Exercise aim. Filter out every line below that lacks "test", and copy the rest.

Data excerpts
******
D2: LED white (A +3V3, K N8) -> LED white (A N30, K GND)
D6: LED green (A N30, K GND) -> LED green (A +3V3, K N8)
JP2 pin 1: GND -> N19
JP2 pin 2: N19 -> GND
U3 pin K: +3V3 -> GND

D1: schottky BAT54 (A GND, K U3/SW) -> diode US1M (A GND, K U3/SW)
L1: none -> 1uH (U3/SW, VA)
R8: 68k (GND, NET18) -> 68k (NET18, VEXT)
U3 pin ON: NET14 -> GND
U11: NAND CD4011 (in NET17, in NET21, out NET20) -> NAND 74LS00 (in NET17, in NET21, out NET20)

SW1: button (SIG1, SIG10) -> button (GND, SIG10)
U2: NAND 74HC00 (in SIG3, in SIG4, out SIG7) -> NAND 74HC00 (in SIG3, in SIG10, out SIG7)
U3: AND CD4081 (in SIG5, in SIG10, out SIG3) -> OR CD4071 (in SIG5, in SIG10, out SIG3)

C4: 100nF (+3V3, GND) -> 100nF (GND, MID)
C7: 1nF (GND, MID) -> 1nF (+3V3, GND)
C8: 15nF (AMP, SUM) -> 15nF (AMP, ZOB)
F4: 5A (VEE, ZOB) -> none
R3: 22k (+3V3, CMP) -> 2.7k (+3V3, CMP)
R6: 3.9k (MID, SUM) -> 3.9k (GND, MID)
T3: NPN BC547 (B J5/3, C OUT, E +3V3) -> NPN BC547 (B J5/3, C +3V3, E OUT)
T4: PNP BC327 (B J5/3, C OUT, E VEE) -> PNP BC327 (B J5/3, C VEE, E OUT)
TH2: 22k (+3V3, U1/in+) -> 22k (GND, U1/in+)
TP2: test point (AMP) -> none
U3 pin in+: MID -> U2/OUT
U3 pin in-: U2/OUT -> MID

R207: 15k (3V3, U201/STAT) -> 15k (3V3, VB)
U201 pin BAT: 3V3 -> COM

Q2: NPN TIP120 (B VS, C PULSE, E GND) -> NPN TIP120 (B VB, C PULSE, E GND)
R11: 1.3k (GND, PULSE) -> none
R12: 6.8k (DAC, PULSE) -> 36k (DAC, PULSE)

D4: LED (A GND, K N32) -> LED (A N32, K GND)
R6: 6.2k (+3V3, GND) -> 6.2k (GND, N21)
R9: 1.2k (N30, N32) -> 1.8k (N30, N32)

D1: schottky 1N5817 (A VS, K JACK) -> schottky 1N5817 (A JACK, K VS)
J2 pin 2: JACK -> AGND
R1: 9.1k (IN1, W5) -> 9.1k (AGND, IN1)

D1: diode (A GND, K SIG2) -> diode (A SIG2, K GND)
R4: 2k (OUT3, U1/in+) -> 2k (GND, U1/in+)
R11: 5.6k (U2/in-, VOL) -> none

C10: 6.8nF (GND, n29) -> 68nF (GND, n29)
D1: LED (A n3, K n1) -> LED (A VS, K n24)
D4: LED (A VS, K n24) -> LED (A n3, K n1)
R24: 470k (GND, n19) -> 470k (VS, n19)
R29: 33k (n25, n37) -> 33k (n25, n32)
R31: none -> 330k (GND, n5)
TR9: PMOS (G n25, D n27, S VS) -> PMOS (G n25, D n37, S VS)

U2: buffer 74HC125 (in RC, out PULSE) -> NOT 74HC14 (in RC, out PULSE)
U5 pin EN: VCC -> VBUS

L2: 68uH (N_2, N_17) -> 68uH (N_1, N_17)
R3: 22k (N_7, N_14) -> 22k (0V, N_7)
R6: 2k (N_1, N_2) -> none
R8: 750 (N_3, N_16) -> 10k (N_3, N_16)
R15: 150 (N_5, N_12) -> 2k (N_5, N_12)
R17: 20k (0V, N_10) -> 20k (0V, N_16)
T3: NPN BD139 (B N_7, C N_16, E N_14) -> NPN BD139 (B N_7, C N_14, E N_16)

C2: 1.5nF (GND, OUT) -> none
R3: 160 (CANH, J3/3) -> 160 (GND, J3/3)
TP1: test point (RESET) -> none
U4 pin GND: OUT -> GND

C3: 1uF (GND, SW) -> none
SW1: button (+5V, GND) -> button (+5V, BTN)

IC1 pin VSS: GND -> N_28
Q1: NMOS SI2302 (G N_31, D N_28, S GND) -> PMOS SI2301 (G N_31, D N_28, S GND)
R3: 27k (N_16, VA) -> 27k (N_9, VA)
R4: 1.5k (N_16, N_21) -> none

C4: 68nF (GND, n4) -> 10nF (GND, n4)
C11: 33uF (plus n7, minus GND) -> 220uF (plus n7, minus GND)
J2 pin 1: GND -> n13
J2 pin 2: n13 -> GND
******
Answer.
TP2: test point (AMP) -> none
TP1: test point (RESET) -> none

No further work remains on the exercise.